#### Work to be completed:
Every line from the start of the entries up to and including the one bearing "U7: OR 74LS32" must be printed verbatim, without the pictures.

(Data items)
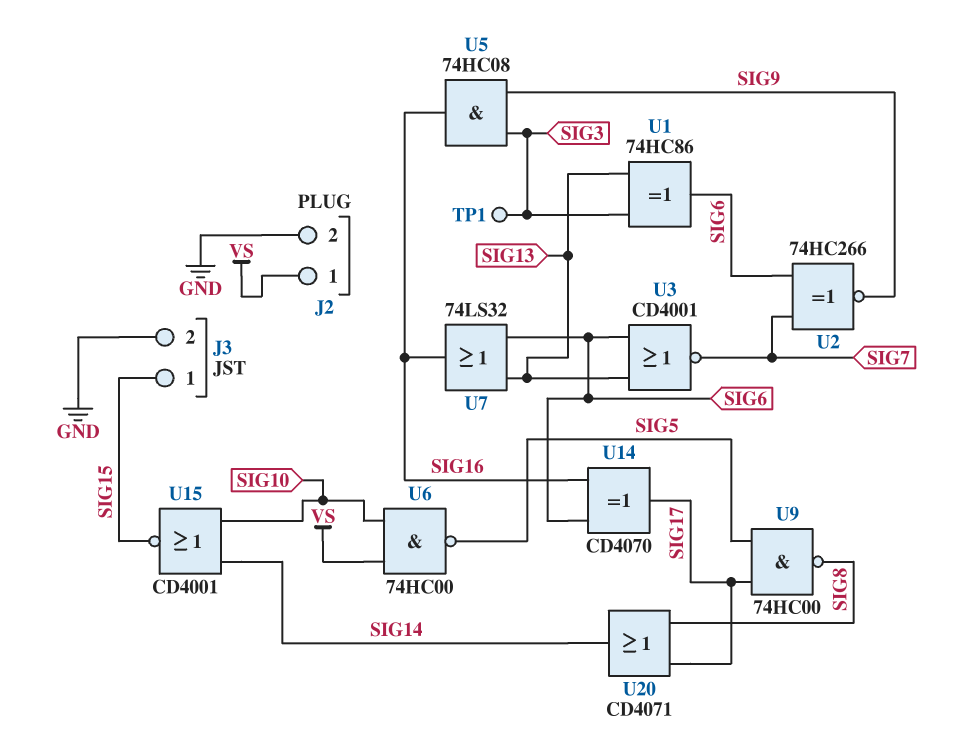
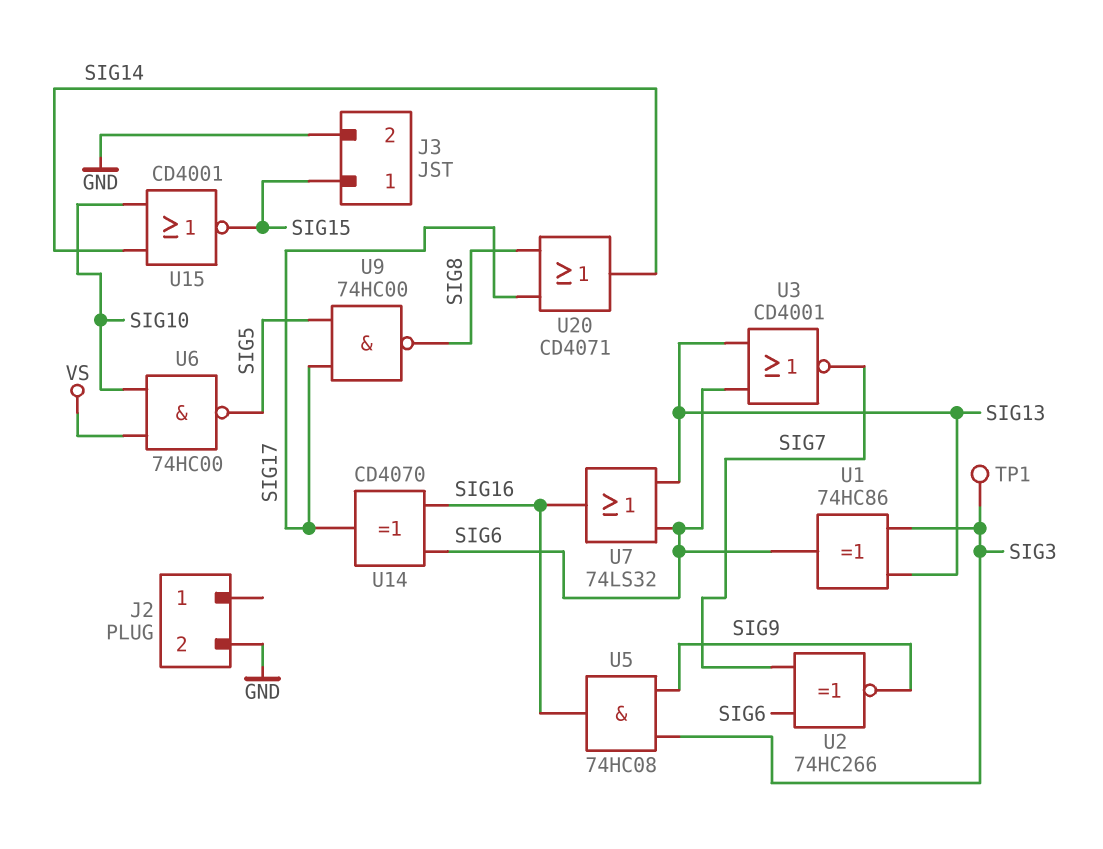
J2 pin 1: VS -> none

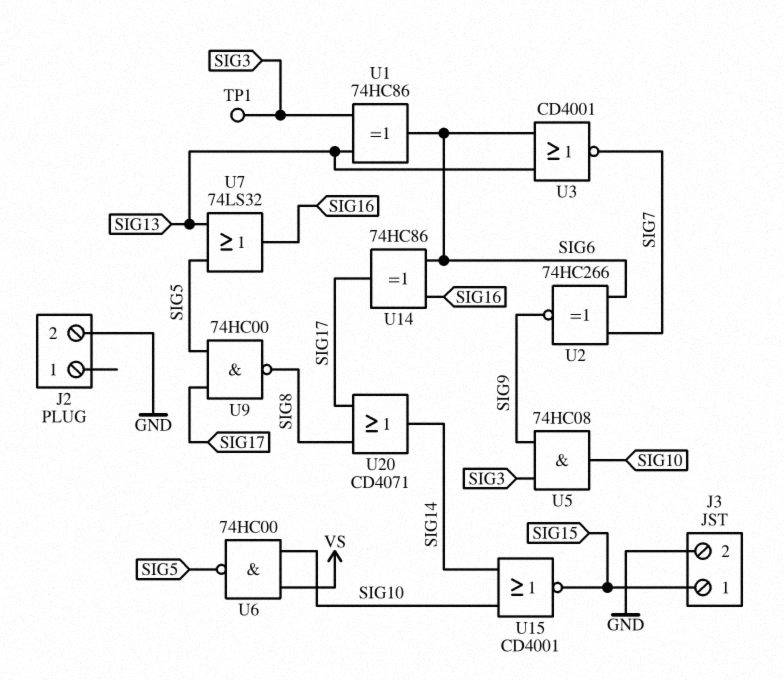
U5: AND 74HC08 (in SIG3, in SIG9, out SIG16) -> AND 74HC08 (in SIG3, in SIG9, out SIG10)
U7: OR 74LS32 (in SIG6, in SIG13, out SIG16) -> OR 74LS32 (in SIG5, in SIG13, out SIG16)
U14: XOR CD4070 (in SIG6, in SIG16, out SIG17) -> XOR 74HC86 (in SIG6, in SIG16, out SIG17)

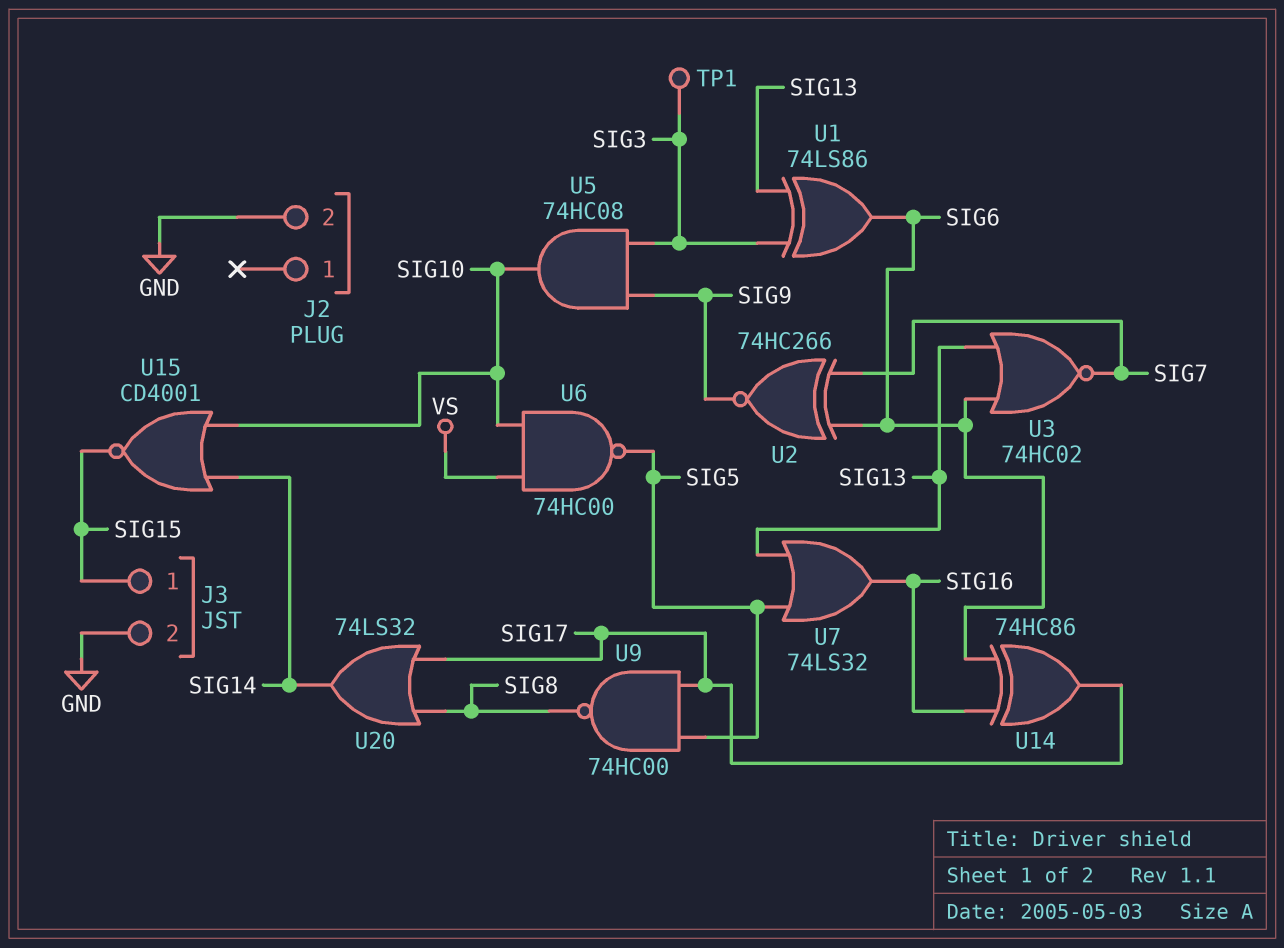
U1: XOR 74HC86 (in SIG3, in SIG13, out SIG6) -> XOR 74LS86 (in SIG3, in SIG13, out SIG6)
U3: NOR CD4001 (in SIG6, in SIG13, out SIG7) -> NOR 74HC02 (in SIG6, in SIG13, out SIG7)
U20: OR CD4071 (in SIG8, in SIG17, out SIG14) -> OR 74LS32 (in SIG8, in SIG17, out SIG14)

#### Answer to this exercise:
J2 pin 1: VS -> none

U5: AND 74HC08 (in SIG3, in SIG9, out SIG16) -> AND 74HC08 (in SIG3, in SIG9, out SIG10)
U7: OR 74LS32 (in SIG6, in SIG13, out SIG16) -> OR 74LS32 (in SIG5, in SIG13, out SIG16)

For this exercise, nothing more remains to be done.